- Opening Delimiter -
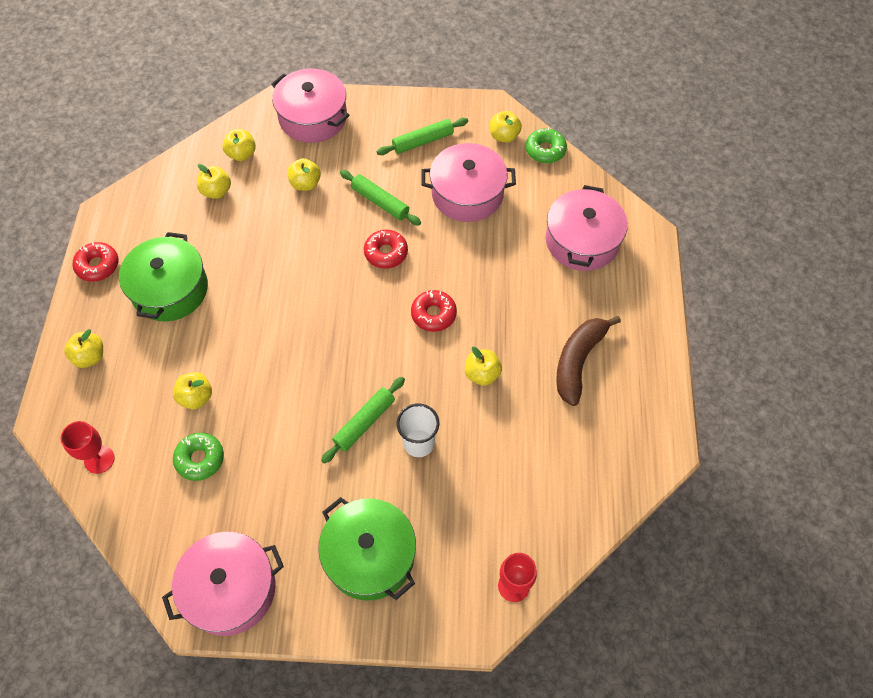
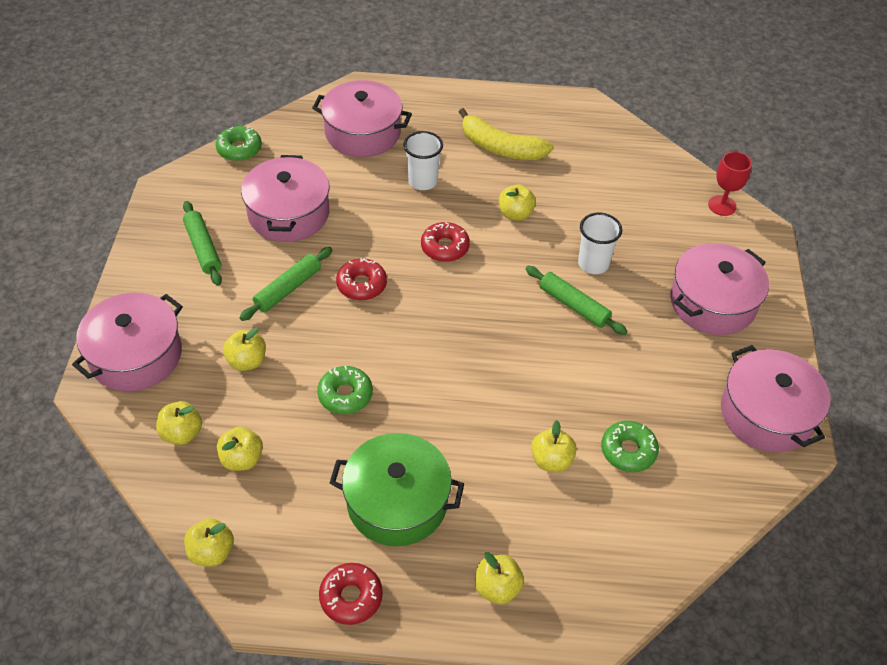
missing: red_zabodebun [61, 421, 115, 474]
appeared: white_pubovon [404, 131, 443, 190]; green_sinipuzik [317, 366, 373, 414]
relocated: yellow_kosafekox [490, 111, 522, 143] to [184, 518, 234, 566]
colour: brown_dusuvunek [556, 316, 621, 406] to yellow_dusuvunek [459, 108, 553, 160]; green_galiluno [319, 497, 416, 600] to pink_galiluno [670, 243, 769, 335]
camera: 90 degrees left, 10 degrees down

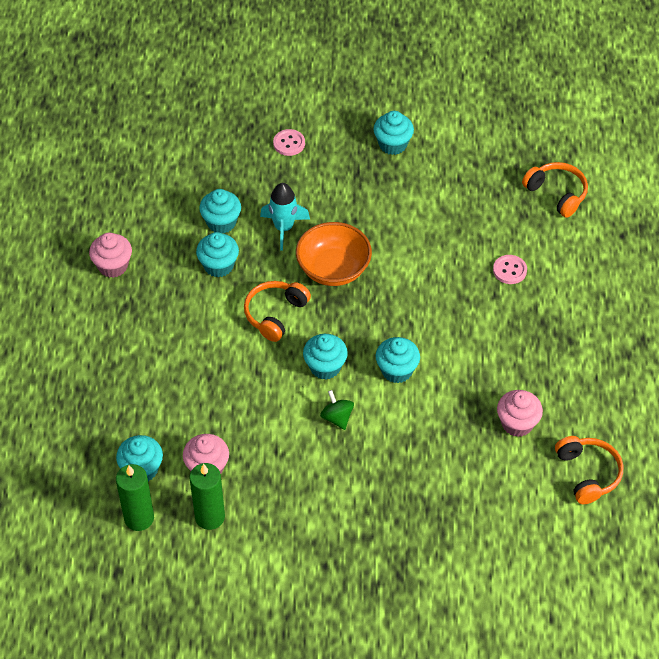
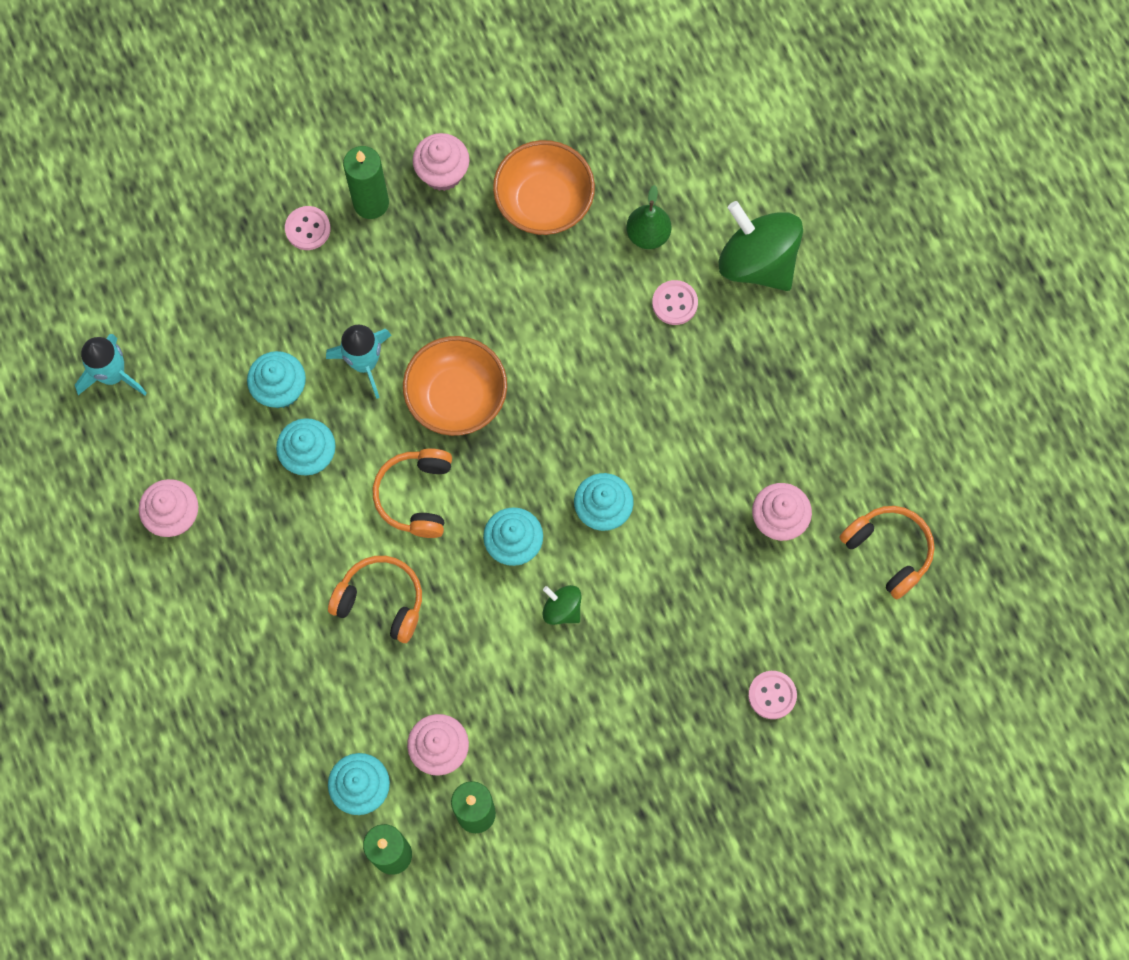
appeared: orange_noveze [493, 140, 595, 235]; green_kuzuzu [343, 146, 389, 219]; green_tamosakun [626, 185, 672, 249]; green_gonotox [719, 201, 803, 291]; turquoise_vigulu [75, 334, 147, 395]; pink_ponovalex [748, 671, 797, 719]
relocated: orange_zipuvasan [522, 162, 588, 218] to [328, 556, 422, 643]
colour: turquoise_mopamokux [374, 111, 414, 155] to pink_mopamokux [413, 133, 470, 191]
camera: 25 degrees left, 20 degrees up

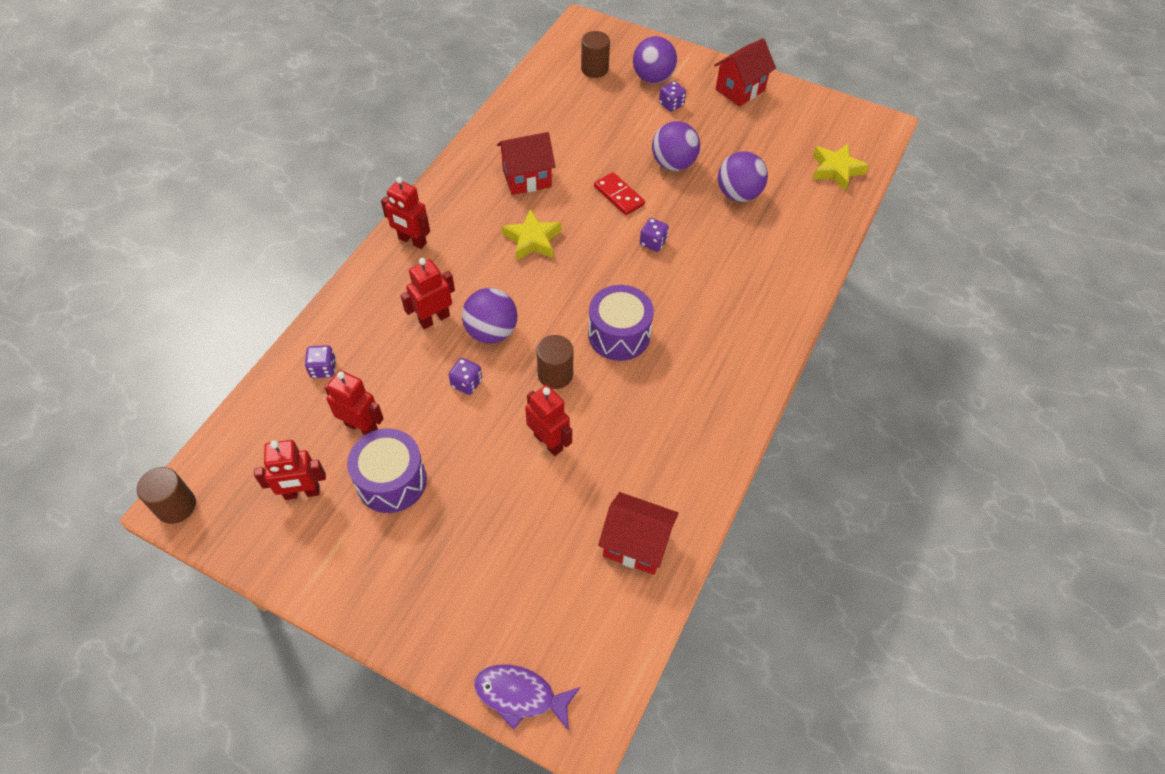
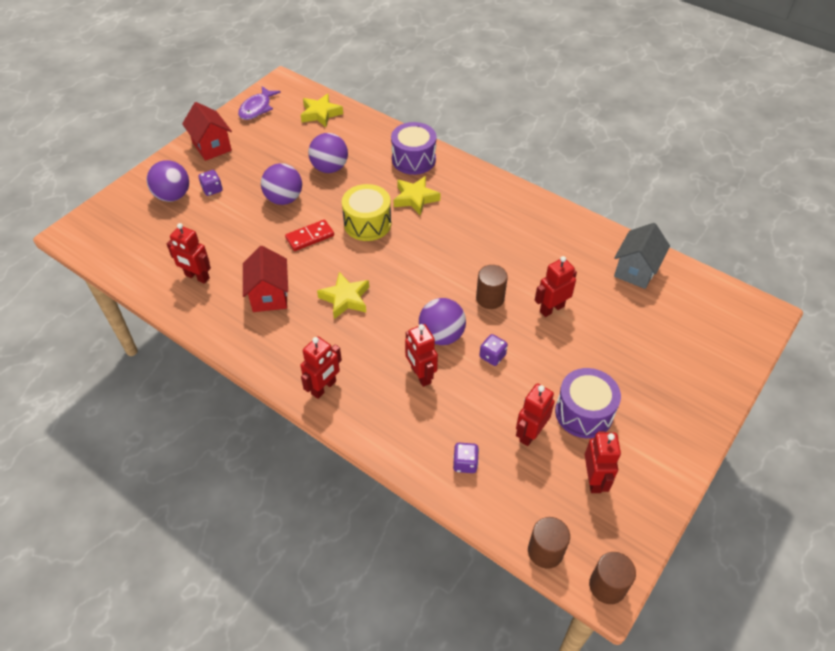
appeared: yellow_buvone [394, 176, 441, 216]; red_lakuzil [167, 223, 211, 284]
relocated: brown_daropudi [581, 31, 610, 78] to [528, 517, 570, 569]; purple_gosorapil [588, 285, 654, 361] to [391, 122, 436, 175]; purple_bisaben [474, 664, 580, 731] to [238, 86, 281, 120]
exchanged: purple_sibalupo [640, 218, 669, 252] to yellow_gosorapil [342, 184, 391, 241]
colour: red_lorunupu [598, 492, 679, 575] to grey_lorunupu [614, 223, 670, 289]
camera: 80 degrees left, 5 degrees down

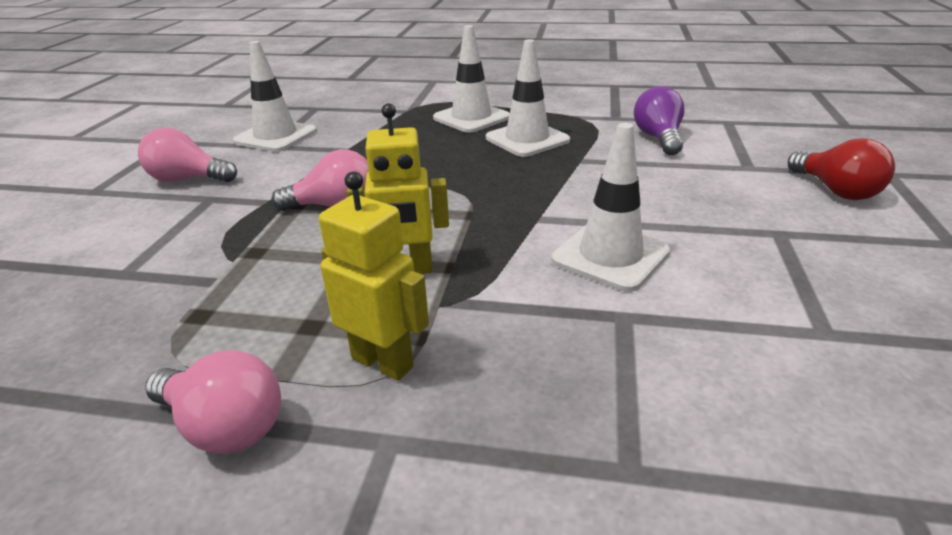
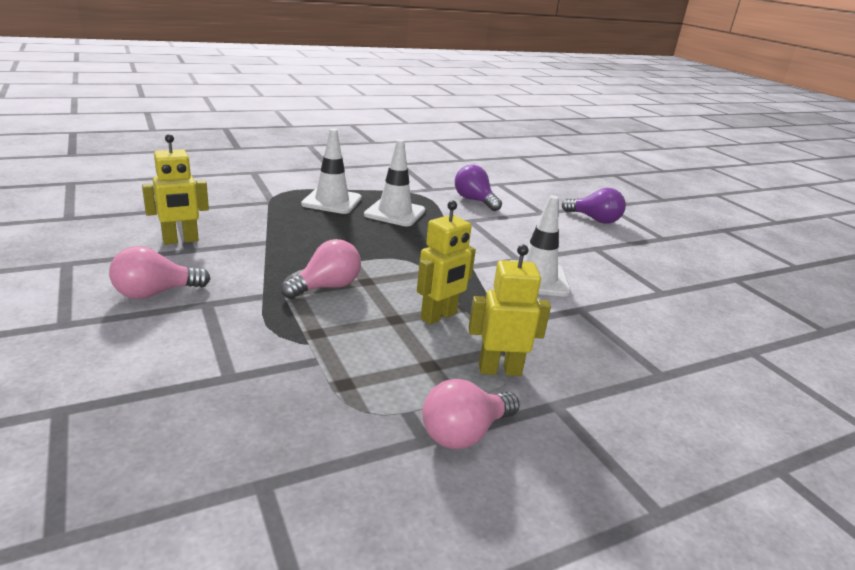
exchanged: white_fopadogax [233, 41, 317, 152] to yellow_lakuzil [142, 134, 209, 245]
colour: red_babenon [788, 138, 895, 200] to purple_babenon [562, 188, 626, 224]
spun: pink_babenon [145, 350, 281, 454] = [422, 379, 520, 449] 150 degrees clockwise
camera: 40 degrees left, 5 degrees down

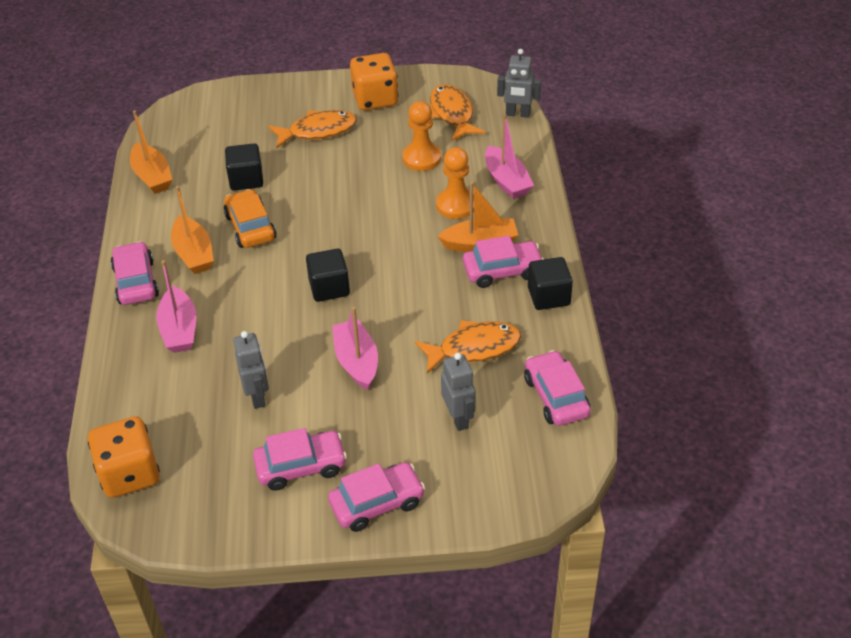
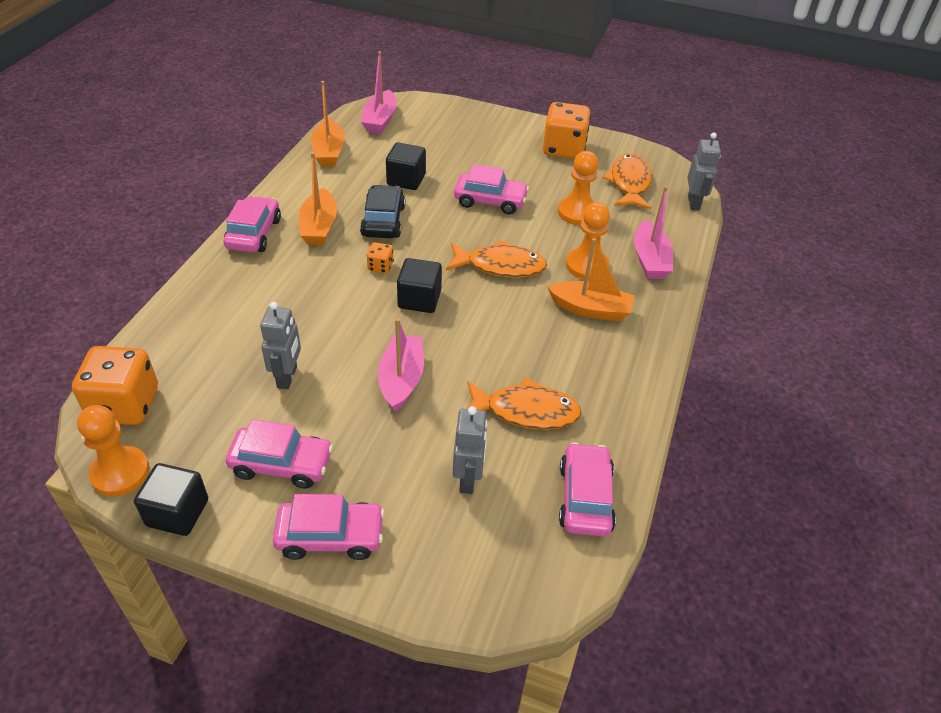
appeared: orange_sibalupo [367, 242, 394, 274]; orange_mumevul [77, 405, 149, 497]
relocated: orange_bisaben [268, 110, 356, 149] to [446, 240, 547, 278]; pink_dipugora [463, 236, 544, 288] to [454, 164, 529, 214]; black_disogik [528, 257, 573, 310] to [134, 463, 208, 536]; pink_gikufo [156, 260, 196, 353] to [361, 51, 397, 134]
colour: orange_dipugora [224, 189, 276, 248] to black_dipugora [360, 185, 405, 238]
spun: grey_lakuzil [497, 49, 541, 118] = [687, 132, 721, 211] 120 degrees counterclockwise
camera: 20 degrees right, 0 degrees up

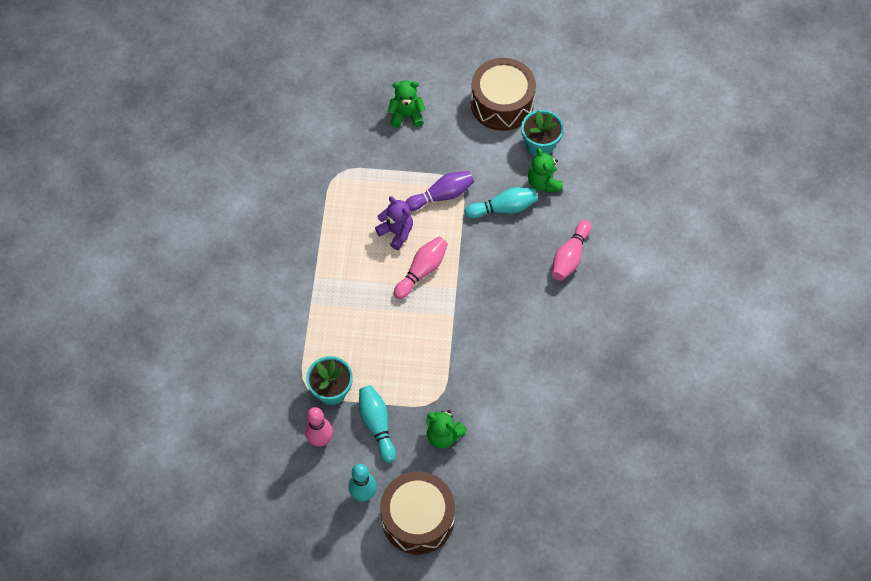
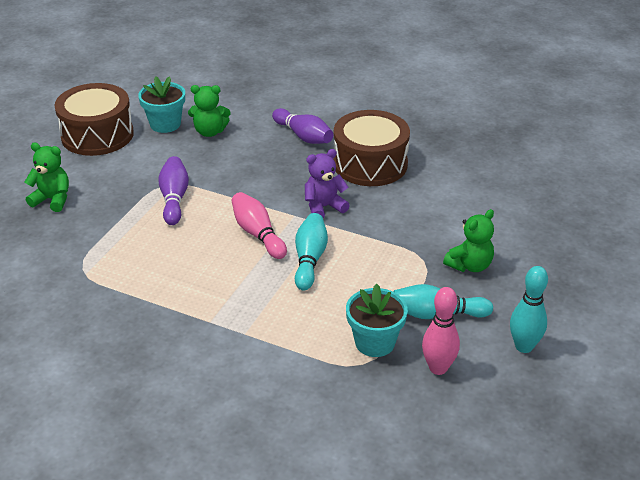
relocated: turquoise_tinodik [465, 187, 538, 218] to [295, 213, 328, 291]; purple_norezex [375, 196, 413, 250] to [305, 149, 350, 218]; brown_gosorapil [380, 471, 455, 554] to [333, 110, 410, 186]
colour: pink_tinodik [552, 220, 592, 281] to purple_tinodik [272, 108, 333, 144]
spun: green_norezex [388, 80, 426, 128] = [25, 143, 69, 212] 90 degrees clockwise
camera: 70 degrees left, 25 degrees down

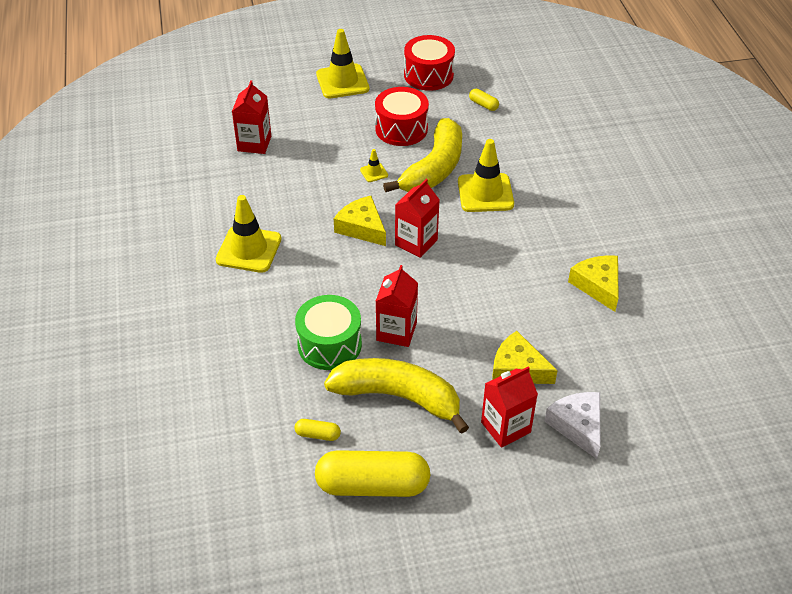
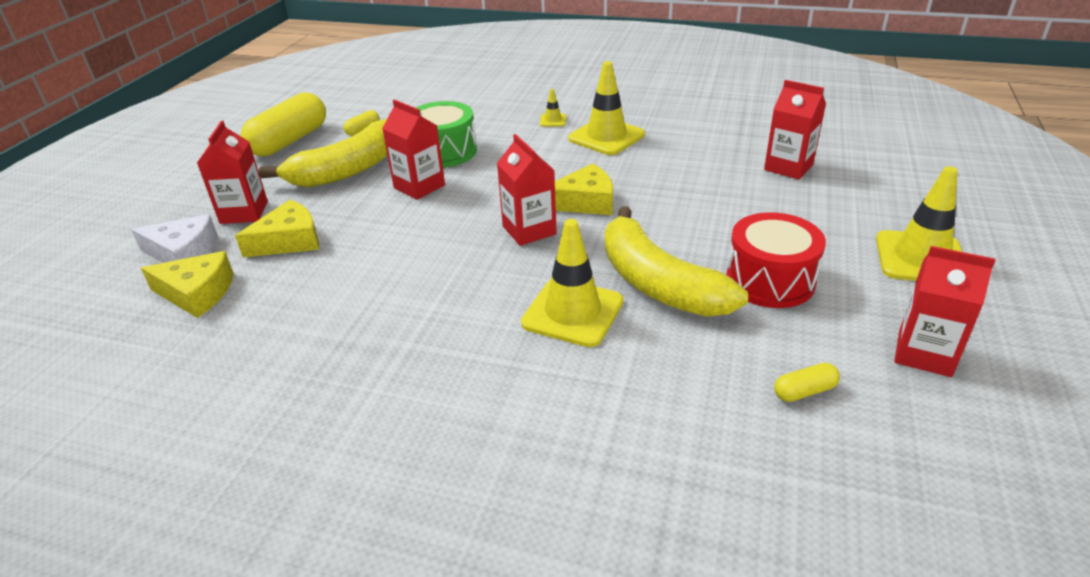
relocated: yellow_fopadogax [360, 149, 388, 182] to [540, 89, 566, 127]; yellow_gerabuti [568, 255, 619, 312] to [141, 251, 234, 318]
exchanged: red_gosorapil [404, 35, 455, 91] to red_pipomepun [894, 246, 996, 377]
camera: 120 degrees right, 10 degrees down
- Closing Delimiter -
What the exercise asks - Without changing a word, retype every entry above, but drop its pictures.

Output below -
missing: red_zabodebun [61, 421, 115, 474]
appeared: white_pubovon [404, 131, 443, 190]; green_sinipuzik [317, 366, 373, 414]
relocated: yellow_kosafekox [490, 111, 522, 143] to [184, 518, 234, 566]
colour: brown_dusuvunek [556, 316, 621, 406] to yellow_dusuvunek [459, 108, 553, 160]; green_galiluno [319, 497, 416, 600] to pink_galiluno [670, 243, 769, 335]
camera: 90 degrees left, 10 degrees down

appeared: orange_noveze [493, 140, 595, 235]; green_kuzuzu [343, 146, 389, 219]; green_tamosakun [626, 185, 672, 249]; green_gonotox [719, 201, 803, 291]; turquoise_vigulu [75, 334, 147, 395]; pink_ponovalex [748, 671, 797, 719]
relocated: orange_zipuvasan [522, 162, 588, 218] to [328, 556, 422, 643]
colour: turquoise_mopamokux [374, 111, 414, 155] to pink_mopamokux [413, 133, 470, 191]
camera: 25 degrees left, 20 degrees up

appeared: yellow_buvone [394, 176, 441, 216]; red_lakuzil [167, 223, 211, 284]
relocated: brown_daropudi [581, 31, 610, 78] to [528, 517, 570, 569]; purple_gosorapil [588, 285, 654, 361] to [391, 122, 436, 175]; purple_bisaben [474, 664, 580, 731] to [238, 86, 281, 120]
exchanged: purple_sibalupo [640, 218, 669, 252] to yellow_gosorapil [342, 184, 391, 241]
colour: red_lorunupu [598, 492, 679, 575] to grey_lorunupu [614, 223, 670, 289]
camera: 80 degrees left, 5 degrees down

exchanged: white_fopadogax [233, 41, 317, 152] to yellow_lakuzil [142, 134, 209, 245]
colour: red_babenon [788, 138, 895, 200] to purple_babenon [562, 188, 626, 224]
spun: pink_babenon [145, 350, 281, 454] = [422, 379, 520, 449] 150 degrees clockwise
camera: 40 degrees left, 5 degrees down

appeared: orange_sibalupo [367, 242, 394, 274]; orange_mumevul [77, 405, 149, 497]
relocated: orange_bisaben [268, 110, 356, 149] to [446, 240, 547, 278]; pink_dipugora [463, 236, 544, 288] to [454, 164, 529, 214]; black_disogik [528, 257, 573, 310] to [134, 463, 208, 536]; pink_gikufo [156, 260, 196, 353] to [361, 51, 397, 134]
colour: orange_dipugora [224, 189, 276, 248] to black_dipugora [360, 185, 405, 238]
spun: grey_lakuzil [497, 49, 541, 118] = [687, 132, 721, 211] 120 degrees counterclockwise
camera: 20 degrees right, 0 degrees up

relocated: turquoise_tinodik [465, 187, 538, 218] to [295, 213, 328, 291]; purple_norezex [375, 196, 413, 250] to [305, 149, 350, 218]; brown_gosorapil [380, 471, 455, 554] to [333, 110, 410, 186]
colour: pink_tinodik [552, 220, 592, 281] to purple_tinodik [272, 108, 333, 144]
spun: green_norezex [388, 80, 426, 128] = [25, 143, 69, 212] 90 degrees clockwise
camera: 70 degrees left, 25 degrees down

relocated: yellow_fopadogax [360, 149, 388, 182] to [540, 89, 566, 127]; yellow_gerabuti [568, 255, 619, 312] to [141, 251, 234, 318]
exchanged: red_gosorapil [404, 35, 455, 91] to red_pipomepun [894, 246, 996, 377]
camera: 120 degrees right, 10 degrees down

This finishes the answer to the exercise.